*Task goal*: Give back every line of the material exactly. Skip the pictures.
##### Provided entries
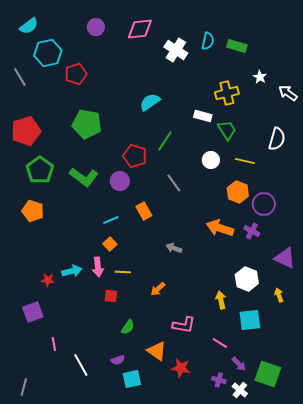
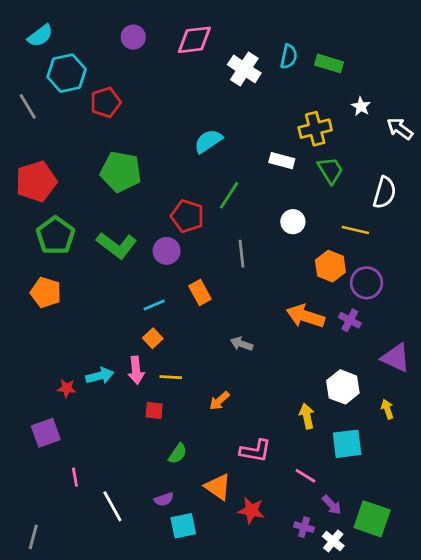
green trapezoid: (227, 130) -> (330, 170), moved
yellow line: (245, 161) -> (355, 230), moved
gray line: (174, 183) -> (242, 254), turned 30

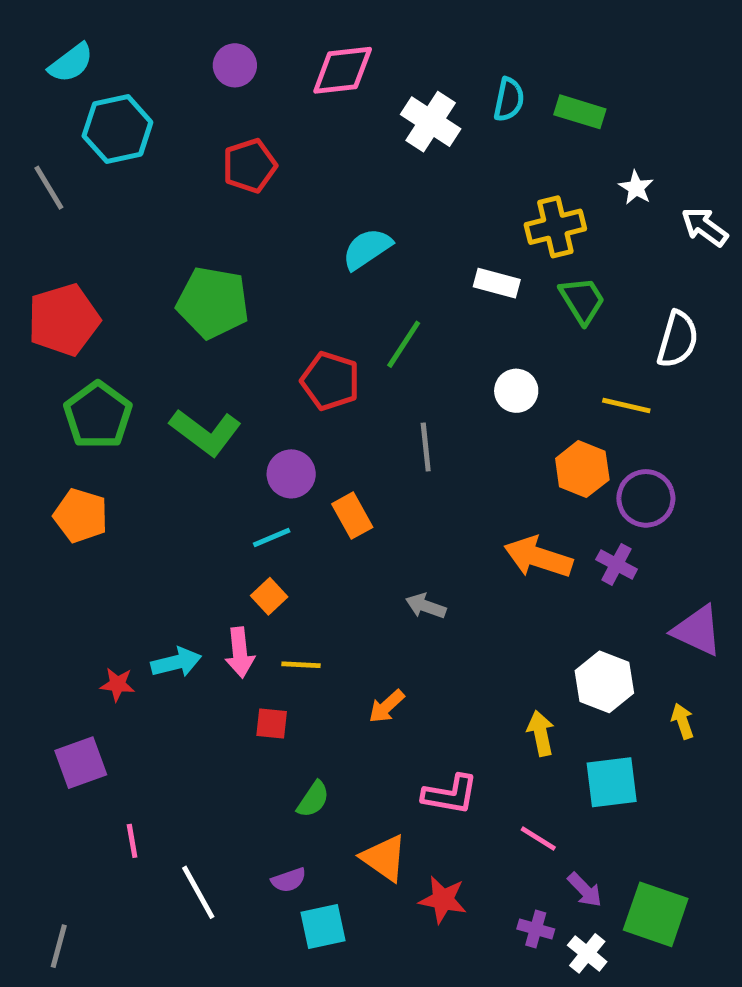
red pentagon: (105, 102) -> (250, 166), moved
purple circle: (167, 251) -> (291, 474), moved

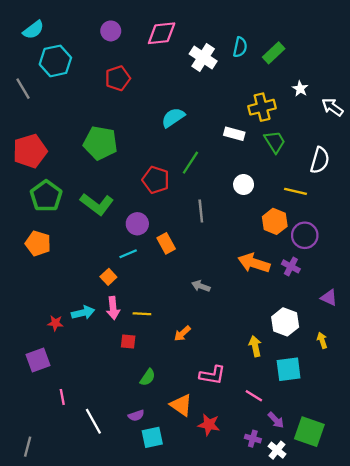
green rectangle: (580, 112) -> (274, 53), turned -60
orange square: (269, 596) -> (108, 277), moved
purple triangle: (697, 631) -> (329, 298), size x0.7

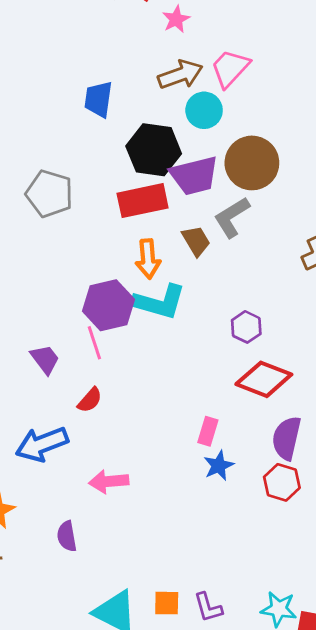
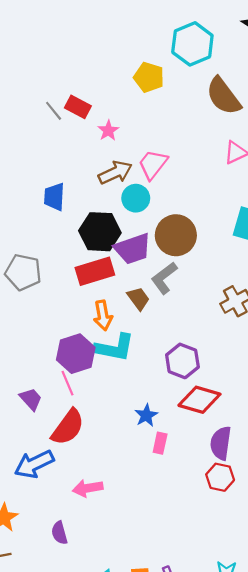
purple hexagon: (246, 327) -> (182, 361), size x1.4
red semicircle: (90, 400) -> (68, 427), size x1.8
blue star: (219, 466) -> (146, 415), moved

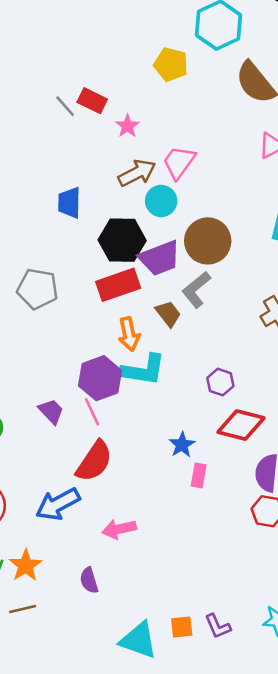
purple hexagon: (182, 361) -> (220, 382), size x0.7
purple trapezoid: (31, 399) -> (51, 411), moved

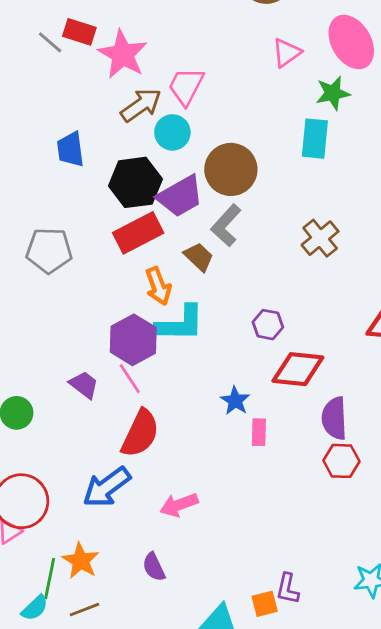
pink star: (127, 126) -> (123, 54), size x1.8
purple L-shape: (218, 626) -> (288, 589), moved, turned 44

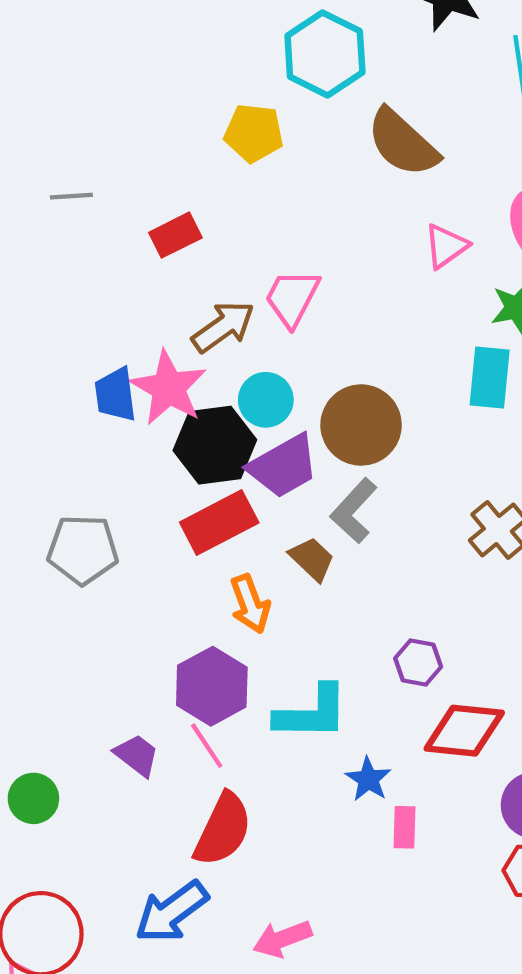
red rectangle: (79, 32) -> (175, 235), moved, turned -44
gray line: (50, 42) -> (71, 196), moved, turned -44
pink star: (123, 54) -> (168, 388), moved
cyan circle: (172, 132) -> (266, 400), moved
cyan L-shape: (180, 324) -> (312, 713), moved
##########
*Answer box*:
green trapezoid: (227, 130) -> (330, 170), moved
yellow line: (245, 161) -> (355, 230), moved
gray line: (174, 183) -> (242, 254), turned 30

red pentagon: (105, 102) -> (250, 166), moved
purple circle: (167, 251) -> (291, 474), moved

green rectangle: (580, 112) -> (274, 53), turned -60
orange square: (269, 596) -> (108, 277), moved
purple triangle: (697, 631) -> (329, 298), size x0.7

purple hexagon: (246, 327) -> (182, 361), size x1.4
red semicircle: (90, 400) -> (68, 427), size x1.8
blue star: (219, 466) -> (146, 415), moved

purple hexagon: (182, 361) -> (220, 382), size x0.7
purple trapezoid: (31, 399) -> (51, 411), moved

pink star: (127, 126) -> (123, 54), size x1.8
purple L-shape: (218, 626) -> (288, 589), moved, turned 44

red rectangle: (79, 32) -> (175, 235), moved, turned -44
gray line: (50, 42) -> (71, 196), moved, turned -44
pink star: (123, 54) -> (168, 388), moved
cyan circle: (172, 132) -> (266, 400), moved
cyan L-shape: (180, 324) -> (312, 713), moved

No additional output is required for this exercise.